Aim of the exercise
Below are records; extract exactly the lines from the one with "pink plate K1 level" through the final line, including both, but drop the pictures.

Data under study
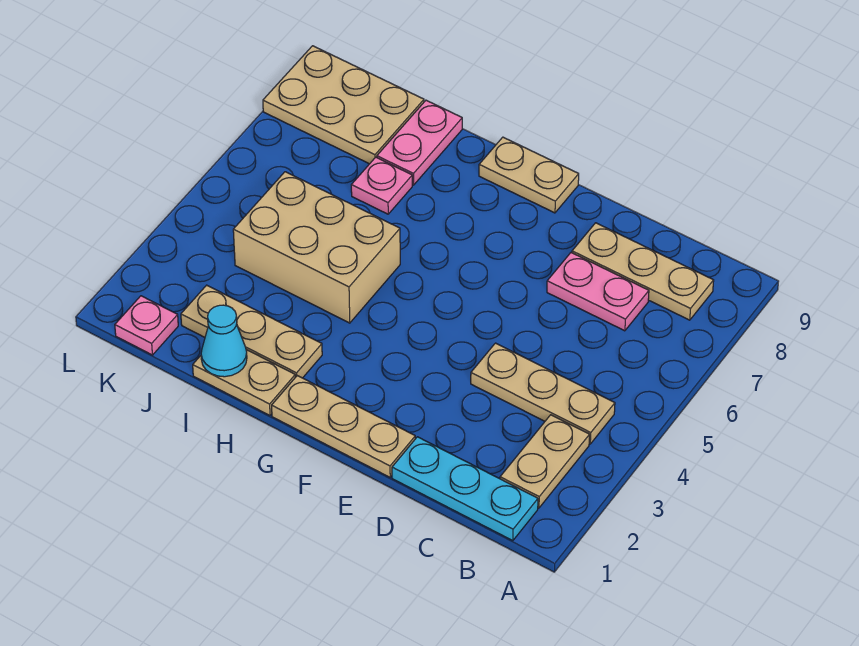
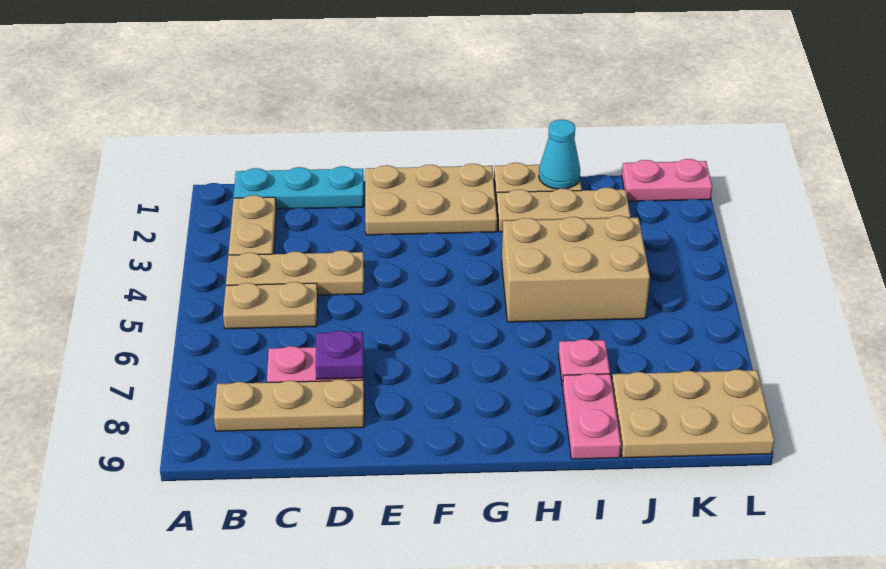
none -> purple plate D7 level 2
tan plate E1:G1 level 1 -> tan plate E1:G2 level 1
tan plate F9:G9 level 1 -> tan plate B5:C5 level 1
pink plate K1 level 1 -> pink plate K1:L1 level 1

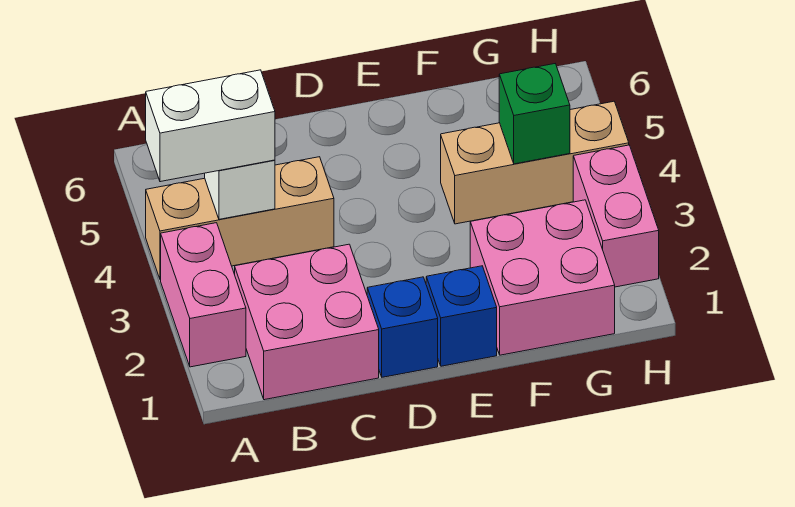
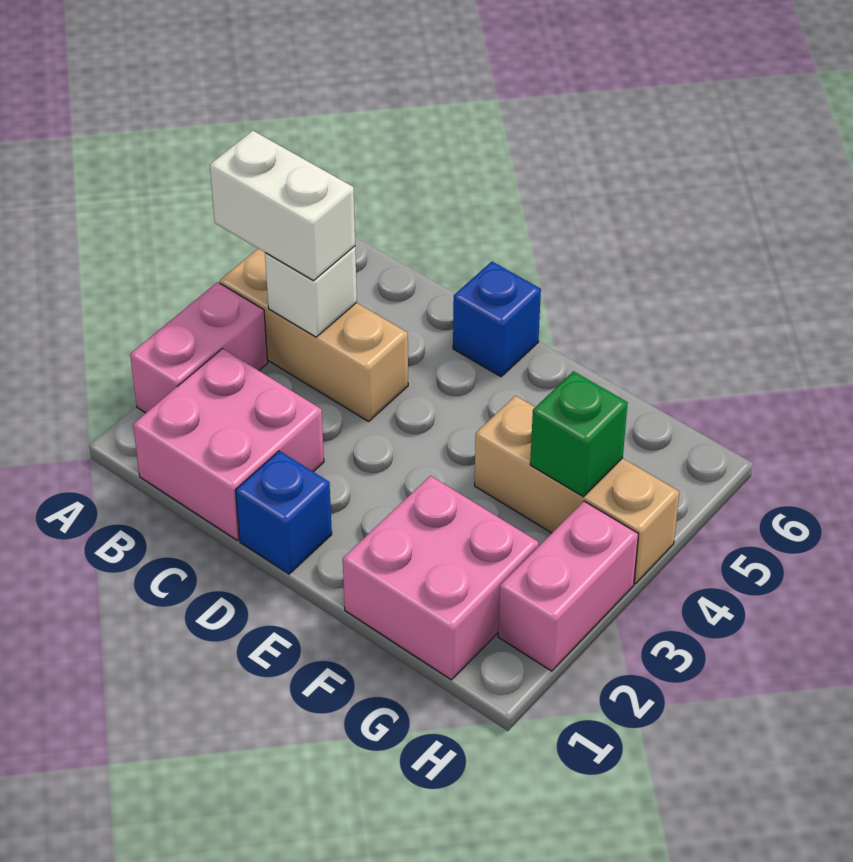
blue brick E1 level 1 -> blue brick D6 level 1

Written answer
pink plate K1 level 1 -> pink plate K1:L1 level 1

blue brick E1 level 1 -> blue brick D6 level 1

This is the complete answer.